◆ **TASK DESCRIPTION**:
Scan the records for the word "white". Copy each line that includes it.

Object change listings
──────────────────────────────

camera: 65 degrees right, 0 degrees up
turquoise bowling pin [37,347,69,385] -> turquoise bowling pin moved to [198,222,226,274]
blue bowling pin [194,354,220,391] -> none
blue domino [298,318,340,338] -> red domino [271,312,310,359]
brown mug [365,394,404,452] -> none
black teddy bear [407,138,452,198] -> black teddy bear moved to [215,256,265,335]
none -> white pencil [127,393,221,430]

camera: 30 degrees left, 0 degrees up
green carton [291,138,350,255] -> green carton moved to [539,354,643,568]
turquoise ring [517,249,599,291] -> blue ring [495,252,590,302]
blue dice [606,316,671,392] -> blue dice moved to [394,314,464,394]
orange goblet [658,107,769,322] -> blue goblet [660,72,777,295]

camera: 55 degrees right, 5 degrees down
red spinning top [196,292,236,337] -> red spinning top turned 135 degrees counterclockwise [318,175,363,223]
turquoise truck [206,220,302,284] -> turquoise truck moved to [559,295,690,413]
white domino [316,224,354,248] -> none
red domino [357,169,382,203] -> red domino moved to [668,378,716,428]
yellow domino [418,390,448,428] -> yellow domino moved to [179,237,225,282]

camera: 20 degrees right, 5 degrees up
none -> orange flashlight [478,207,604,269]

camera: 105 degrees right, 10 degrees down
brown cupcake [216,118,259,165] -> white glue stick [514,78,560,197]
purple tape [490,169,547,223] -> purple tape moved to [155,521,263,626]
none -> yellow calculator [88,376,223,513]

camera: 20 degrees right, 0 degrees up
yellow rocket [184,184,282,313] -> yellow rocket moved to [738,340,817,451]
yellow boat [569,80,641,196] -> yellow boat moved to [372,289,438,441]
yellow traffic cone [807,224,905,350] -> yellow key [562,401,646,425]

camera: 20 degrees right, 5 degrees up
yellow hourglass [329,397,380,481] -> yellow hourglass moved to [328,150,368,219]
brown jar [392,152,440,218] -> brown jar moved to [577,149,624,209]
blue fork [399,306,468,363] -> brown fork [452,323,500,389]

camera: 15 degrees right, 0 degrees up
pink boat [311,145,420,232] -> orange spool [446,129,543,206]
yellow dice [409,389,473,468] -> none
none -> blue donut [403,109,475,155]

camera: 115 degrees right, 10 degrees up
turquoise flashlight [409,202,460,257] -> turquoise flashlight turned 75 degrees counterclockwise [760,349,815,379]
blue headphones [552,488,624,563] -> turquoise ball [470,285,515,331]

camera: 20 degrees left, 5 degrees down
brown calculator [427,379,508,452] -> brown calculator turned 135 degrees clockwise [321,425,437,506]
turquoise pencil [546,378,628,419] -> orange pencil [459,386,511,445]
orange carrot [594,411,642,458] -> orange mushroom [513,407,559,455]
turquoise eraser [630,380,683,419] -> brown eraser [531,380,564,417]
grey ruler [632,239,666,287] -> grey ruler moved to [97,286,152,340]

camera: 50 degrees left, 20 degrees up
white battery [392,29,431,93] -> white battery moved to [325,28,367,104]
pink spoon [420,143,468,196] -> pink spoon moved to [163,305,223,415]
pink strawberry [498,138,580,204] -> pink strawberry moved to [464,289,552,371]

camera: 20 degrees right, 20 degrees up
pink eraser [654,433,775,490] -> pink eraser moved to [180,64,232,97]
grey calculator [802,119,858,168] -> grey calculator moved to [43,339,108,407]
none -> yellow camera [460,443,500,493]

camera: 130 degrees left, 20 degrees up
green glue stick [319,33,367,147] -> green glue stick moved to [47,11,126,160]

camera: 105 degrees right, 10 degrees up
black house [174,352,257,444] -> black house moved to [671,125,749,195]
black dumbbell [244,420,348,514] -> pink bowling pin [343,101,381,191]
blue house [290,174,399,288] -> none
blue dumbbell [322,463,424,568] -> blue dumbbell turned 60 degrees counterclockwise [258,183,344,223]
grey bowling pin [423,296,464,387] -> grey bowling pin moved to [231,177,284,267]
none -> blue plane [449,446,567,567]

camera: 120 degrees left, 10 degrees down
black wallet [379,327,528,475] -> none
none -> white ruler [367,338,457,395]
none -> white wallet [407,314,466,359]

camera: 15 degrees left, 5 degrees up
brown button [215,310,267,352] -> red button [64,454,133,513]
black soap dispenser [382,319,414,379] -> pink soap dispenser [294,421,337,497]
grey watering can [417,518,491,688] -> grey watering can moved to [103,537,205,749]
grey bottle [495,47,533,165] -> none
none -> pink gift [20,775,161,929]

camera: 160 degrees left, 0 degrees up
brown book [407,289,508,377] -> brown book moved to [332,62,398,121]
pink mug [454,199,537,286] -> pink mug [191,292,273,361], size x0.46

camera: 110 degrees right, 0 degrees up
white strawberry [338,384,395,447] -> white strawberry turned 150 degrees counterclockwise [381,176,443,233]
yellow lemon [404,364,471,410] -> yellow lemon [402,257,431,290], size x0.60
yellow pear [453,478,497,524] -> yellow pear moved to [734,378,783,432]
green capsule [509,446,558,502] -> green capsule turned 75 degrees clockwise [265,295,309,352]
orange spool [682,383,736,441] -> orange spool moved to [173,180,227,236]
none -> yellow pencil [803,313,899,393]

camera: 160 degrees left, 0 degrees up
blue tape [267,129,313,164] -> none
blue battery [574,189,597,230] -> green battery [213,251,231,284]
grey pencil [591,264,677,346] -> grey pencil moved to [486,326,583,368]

──────────────────────────────

◆ **RESPONSE AREA**:
none -> white pencil [127,393,221,430]
white domino [316,224,354,248] -> none
brown cupcake [216,118,259,165] -> white glue stick [514,78,560,197]
white battery [392,29,431,93] -> white battery moved to [325,28,367,104]
none -> white ruler [367,338,457,395]
none -> white wallet [407,314,466,359]
white strawberry [338,384,395,447] -> white strawberry turned 150 degrees counterclockwise [381,176,443,233]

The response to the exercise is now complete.